Extracted information Block Start

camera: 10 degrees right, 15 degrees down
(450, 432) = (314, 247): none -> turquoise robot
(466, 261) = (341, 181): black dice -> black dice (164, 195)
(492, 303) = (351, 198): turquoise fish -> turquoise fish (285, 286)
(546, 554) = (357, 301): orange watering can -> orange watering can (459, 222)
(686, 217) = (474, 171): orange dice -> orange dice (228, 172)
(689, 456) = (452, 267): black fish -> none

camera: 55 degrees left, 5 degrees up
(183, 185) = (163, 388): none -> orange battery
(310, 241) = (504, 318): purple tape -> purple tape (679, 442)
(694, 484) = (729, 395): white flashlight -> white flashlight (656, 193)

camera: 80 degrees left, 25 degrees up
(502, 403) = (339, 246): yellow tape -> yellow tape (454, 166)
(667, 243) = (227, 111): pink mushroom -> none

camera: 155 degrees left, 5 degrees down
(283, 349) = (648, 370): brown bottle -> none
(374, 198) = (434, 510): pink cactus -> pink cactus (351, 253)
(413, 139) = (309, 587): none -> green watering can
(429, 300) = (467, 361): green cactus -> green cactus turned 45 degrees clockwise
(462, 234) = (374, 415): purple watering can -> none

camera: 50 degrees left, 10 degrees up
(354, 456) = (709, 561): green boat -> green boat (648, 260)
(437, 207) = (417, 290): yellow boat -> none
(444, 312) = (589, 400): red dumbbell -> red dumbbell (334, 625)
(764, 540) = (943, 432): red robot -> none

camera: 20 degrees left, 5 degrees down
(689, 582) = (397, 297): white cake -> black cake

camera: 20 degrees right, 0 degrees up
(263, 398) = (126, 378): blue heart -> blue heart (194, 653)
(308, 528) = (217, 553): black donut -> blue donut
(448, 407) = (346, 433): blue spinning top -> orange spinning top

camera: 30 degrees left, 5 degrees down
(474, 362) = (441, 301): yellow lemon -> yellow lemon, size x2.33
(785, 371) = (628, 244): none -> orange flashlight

Extracted information Block End

* [Instructions for the task]: The records above are to be printed out again exactly, without omission.

* [Output for this exercise]:
camera: 10 degrees right, 15 degrees down
(450, 432) = (314, 247): none -> turquoise robot
(466, 261) = (341, 181): black dice -> black dice (164, 195)
(492, 303) = (351, 198): turquoise fish -> turquoise fish (285, 286)
(546, 554) = (357, 301): orange watering can -> orange watering can (459, 222)
(686, 217) = (474, 171): orange dice -> orange dice (228, 172)
(689, 456) = (452, 267): black fish -> none

camera: 55 degrees left, 5 degrees up
(183, 185) = (163, 388): none -> orange battery
(310, 241) = (504, 318): purple tape -> purple tape (679, 442)
(694, 484) = (729, 395): white flashlight -> white flashlight (656, 193)

camera: 80 degrees left, 25 degrees up
(502, 403) = (339, 246): yellow tape -> yellow tape (454, 166)
(667, 243) = (227, 111): pink mushroom -> none

camera: 155 degrees left, 5 degrees down
(283, 349) = (648, 370): brown bottle -> none
(374, 198) = (434, 510): pink cactus -> pink cactus (351, 253)
(413, 139) = (309, 587): none -> green watering can
(429, 300) = (467, 361): green cactus -> green cactus turned 45 degrees clockwise
(462, 234) = (374, 415): purple watering can -> none

camera: 50 degrees left, 10 degrees up
(354, 456) = (709, 561): green boat -> green boat (648, 260)
(437, 207) = (417, 290): yellow boat -> none
(444, 312) = (589, 400): red dumbbell -> red dumbbell (334, 625)
(764, 540) = (943, 432): red robot -> none

camera: 20 degrees left, 5 degrees down
(689, 582) = (397, 297): white cake -> black cake

camera: 20 degrees right, 0 degrees up
(263, 398) = (126, 378): blue heart -> blue heart (194, 653)
(308, 528) = (217, 553): black donut -> blue donut
(448, 407) = (346, 433): blue spinning top -> orange spinning top

camera: 30 degrees left, 5 degrees down
(474, 362) = (441, 301): yellow lemon -> yellow lemon, size x2.33
(785, 371) = (628, 244): none -> orange flashlight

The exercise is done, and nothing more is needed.